_Stored dataset items_
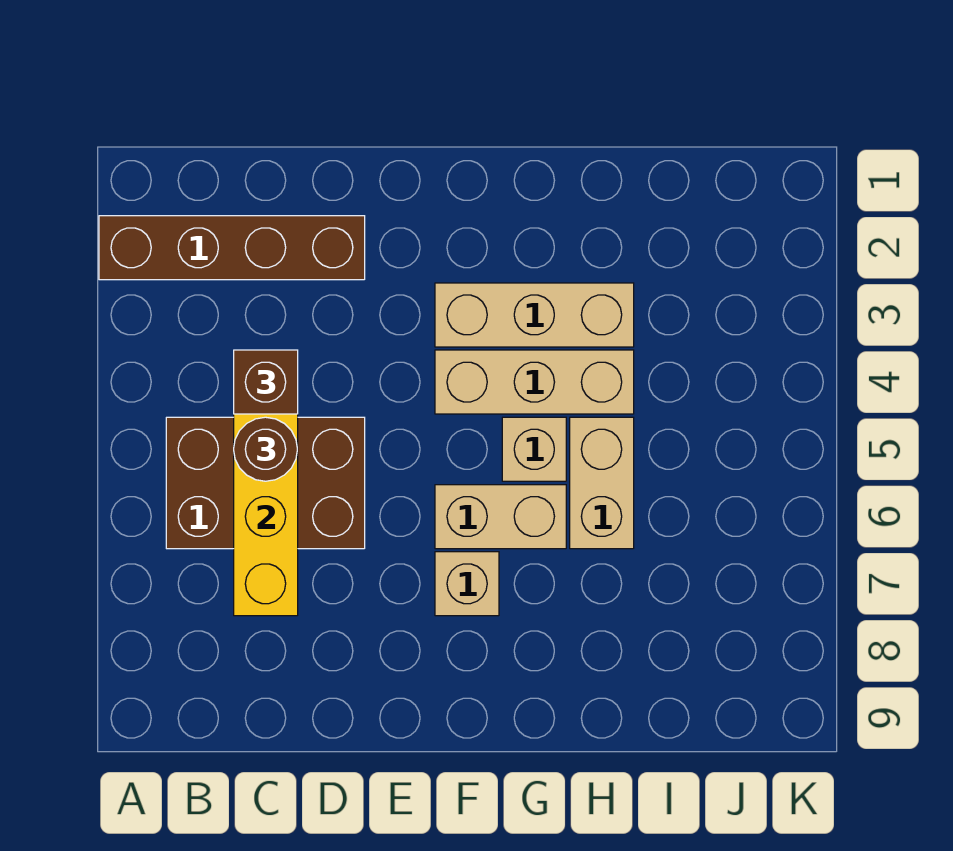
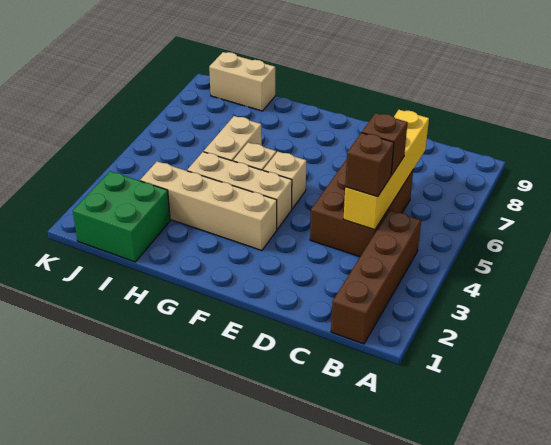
brown brick A2:D2 level 1 -> brown brick B1:B4 level 1
brown brick B5:D6 level 1 -> brown brick C4:D6 level 1
brown round brick C5 level 3 -> brown brick C5 level 3
tan brick F3:H3 level 1 -> tan brick F3:I3 level 1
tan brick F6:G6 level 1 -> tan brick I9:J9 level 1
tan brick F7 level 1 -> tan brick F5 level 1
none -> green brick I1:J2 level 1

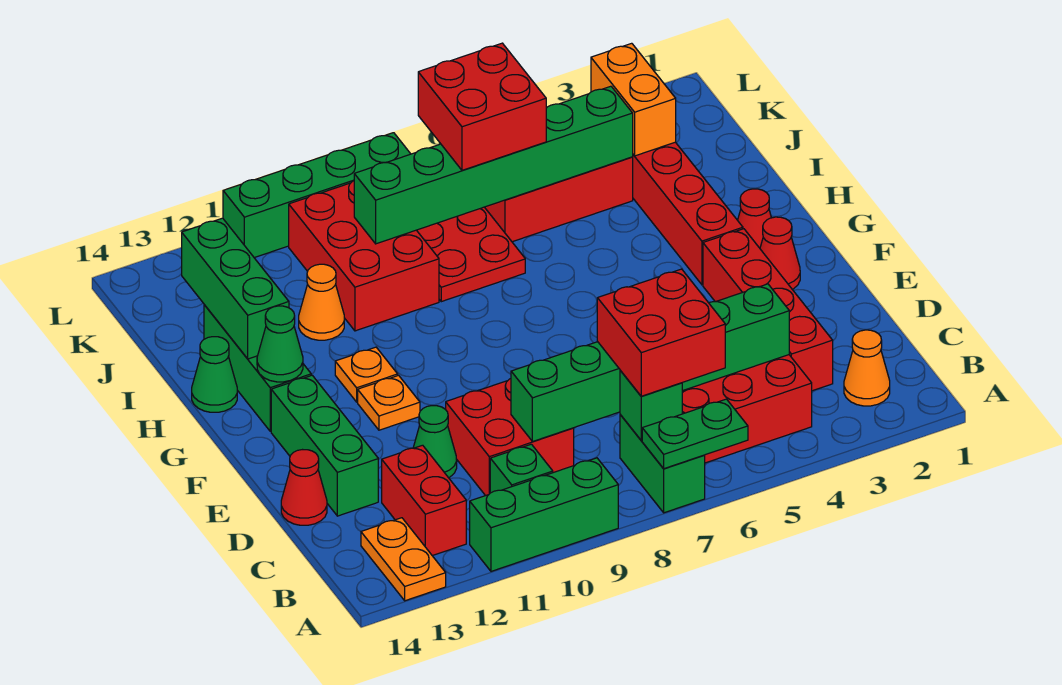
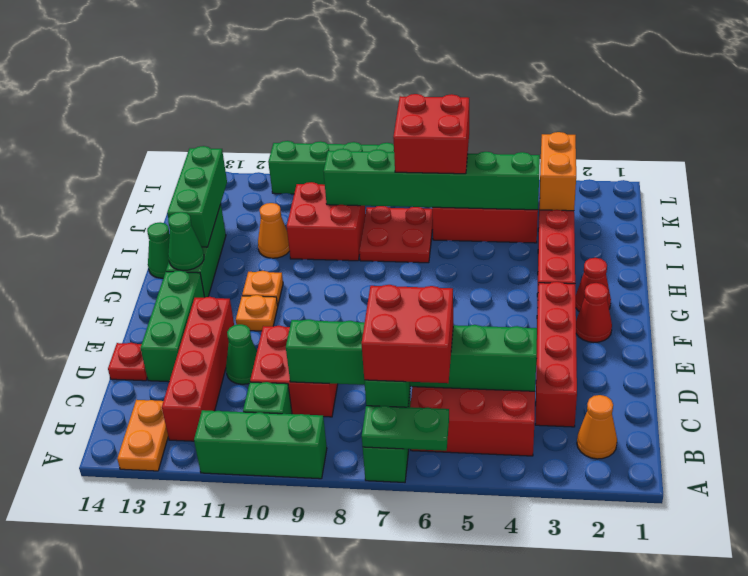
red brick B12:C12 level 1 -> red brick B12:E12 level 1
red cone D14 level 1 -> red plate D14 level 1
red brick I9:K10 level 1 -> red brick I9:J10 level 1

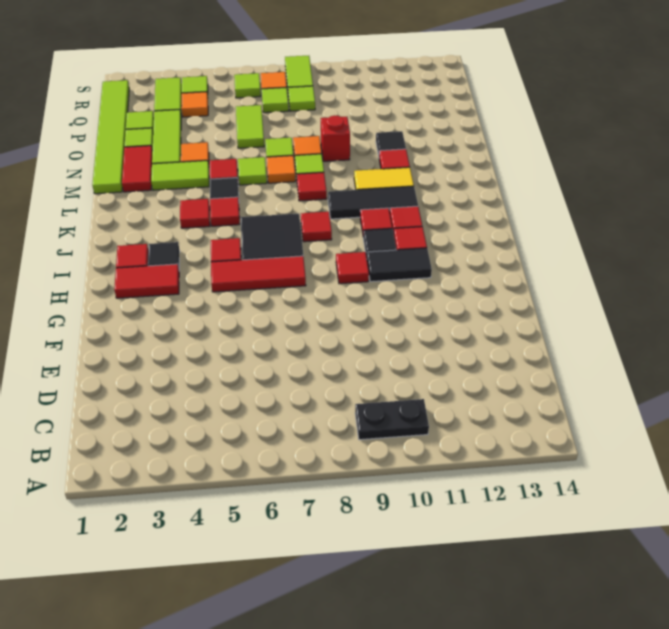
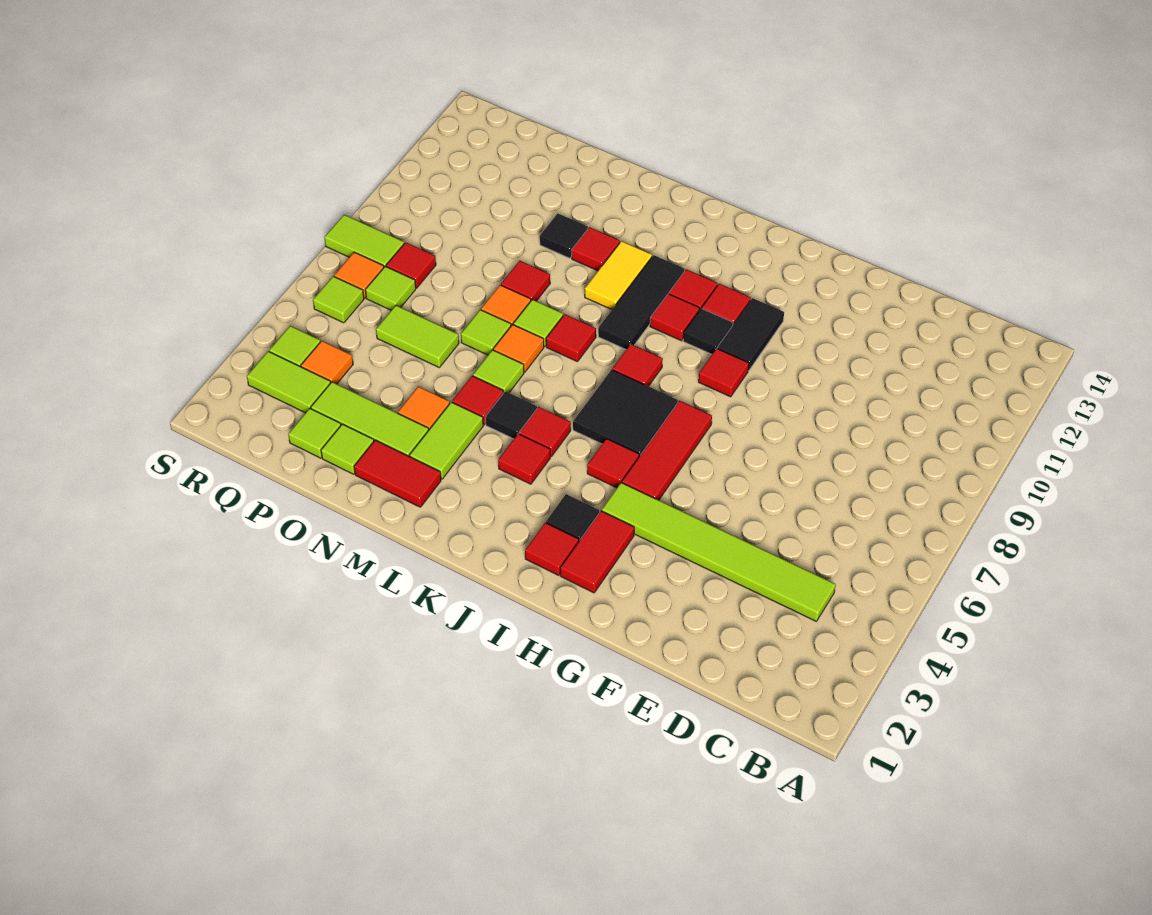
black plate B9:B10 level 1 -> none
lime tile M1:R1 level 1 -> lime tile C4:H4 level 1
red brick N9 level 1 -> red tile N9 level 1
lime tile Q8 level 1 -> red tile Q8 level 1

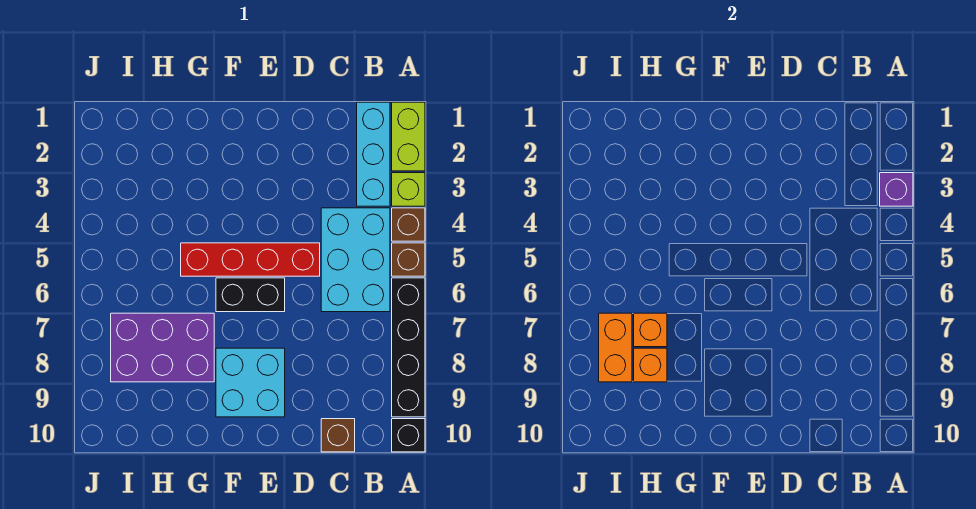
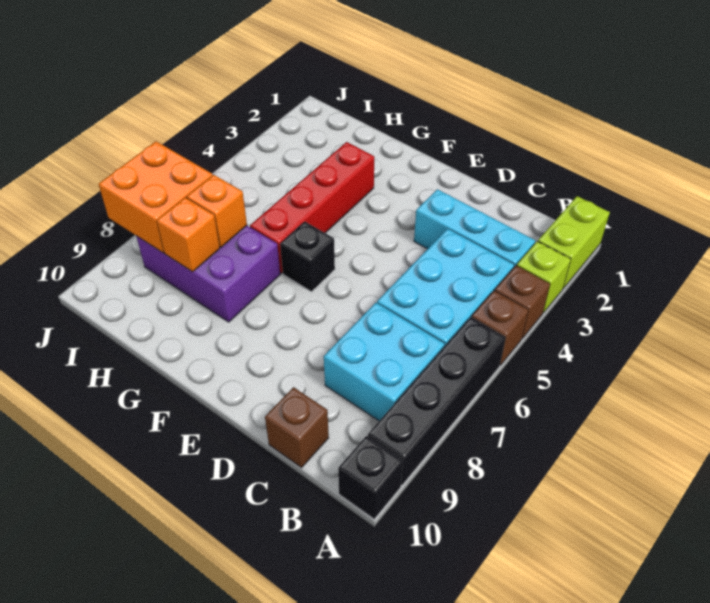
purple brick A3 level 2 -> none
cyan brick B1:B3 level 1 -> cyan brick B3:D3 level 1
red brick D5:G5 level 1 -> red brick G3:G6 level 1
black brick E6:F6 level 1 -> black brick F6 level 1
cyan brick E8:F9 level 1 -> cyan brick B7:C8 level 1
orange brick I7:I8 level 2 -> orange brick I7:J8 level 2

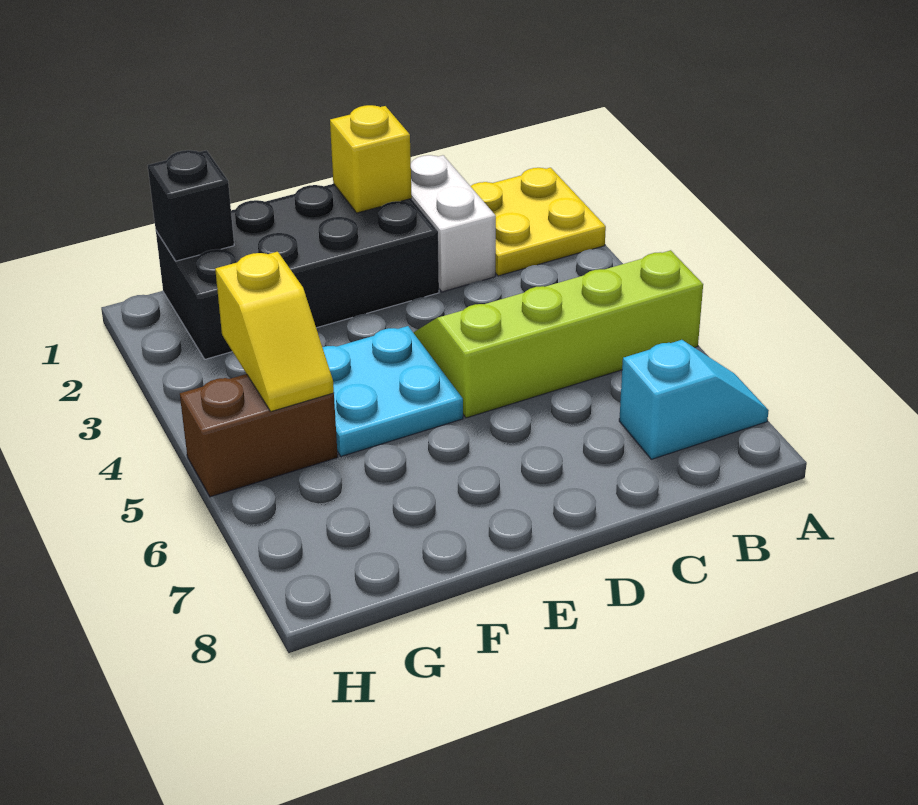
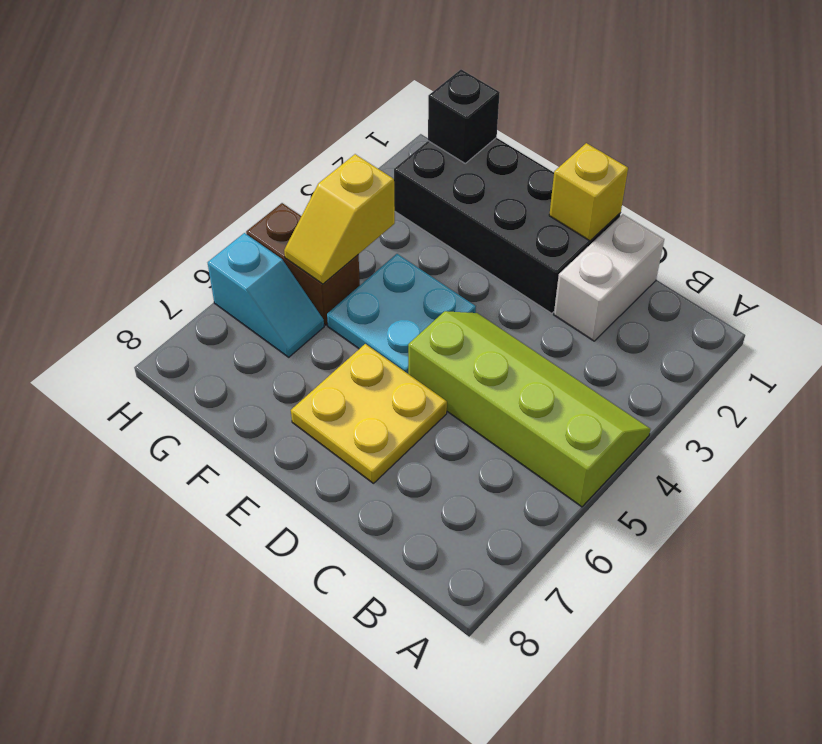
yellow plate A1:B2 level 1 -> yellow plate D6:E7 level 1
cyan slope A7:B7 level 1 top B -> cyan slope G6:H6 level 1 top H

_WORK TO BE COMPLETED_
The last line of the entries marks the end, and the line with "orange brick I7:I8" marks the start. Output exactly those two lines and every line between them, nothing else, with the pictures left out.

_THE ANSWER_
orange brick I7:I8 level 2 -> orange brick I7:J8 level 2

yellow plate A1:B2 level 1 -> yellow plate D6:E7 level 1
cyan slope A7:B7 level 1 top B -> cyan slope G6:H6 level 1 top H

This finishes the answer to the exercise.